■ Exercise requirements
Print the listing below exactly, images excluded.

(Data supplied begins)

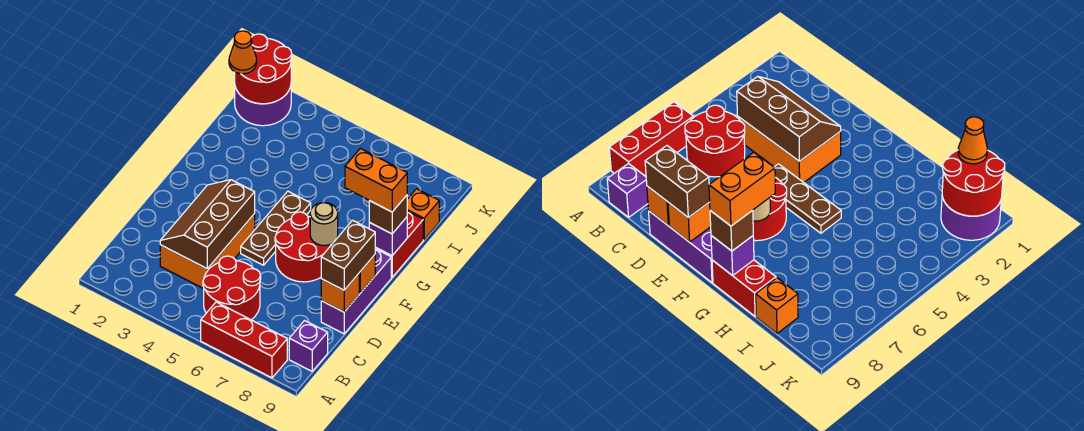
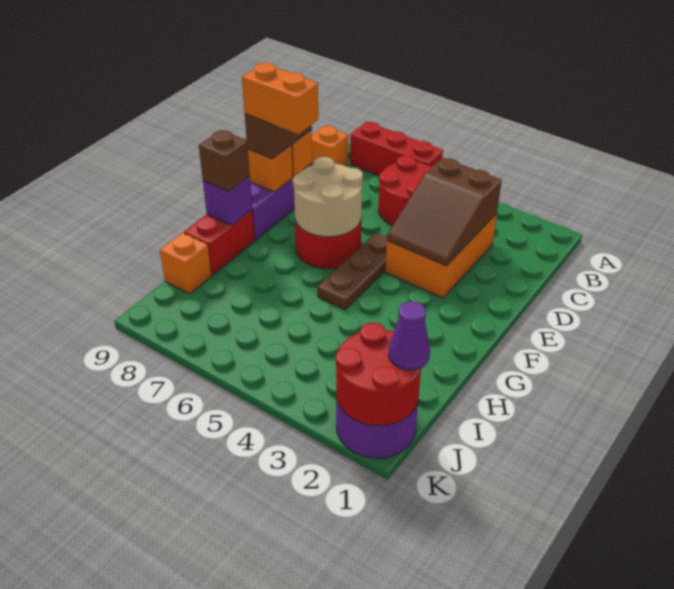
purple brick B9 level 1 -> orange brick B9 level 1
brown slope C3:E4 level 2 top 4 -> brown slope C3:E4 level 2 top C
tan round brick F7 level 2 -> tan round brick E6:F7 level 2
orange brick G8:G9 level 4 -> orange brick E8:E9 level 4
orange cone J1 level 3 -> purple cone J1 level 3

(Data supplied ends)

■ Final answer
purple brick B9 level 1 -> orange brick B9 level 1
brown slope C3:E4 level 2 top 4 -> brown slope C3:E4 level 2 top C
tan round brick F7 level 2 -> tan round brick E6:F7 level 2
orange brick G8:G9 level 4 -> orange brick E8:E9 level 4
orange cone J1 level 3 -> purple cone J1 level 3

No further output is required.